# DIRECTIONS FOR THIS TASK
A single figure is wanted: the count of lines below containing the string "brick".

# DATASET CONTENT

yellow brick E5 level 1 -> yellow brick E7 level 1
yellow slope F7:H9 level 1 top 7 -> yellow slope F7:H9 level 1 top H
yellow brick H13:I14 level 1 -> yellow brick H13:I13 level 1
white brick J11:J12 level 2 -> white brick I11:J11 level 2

# COMPLETED TASK
3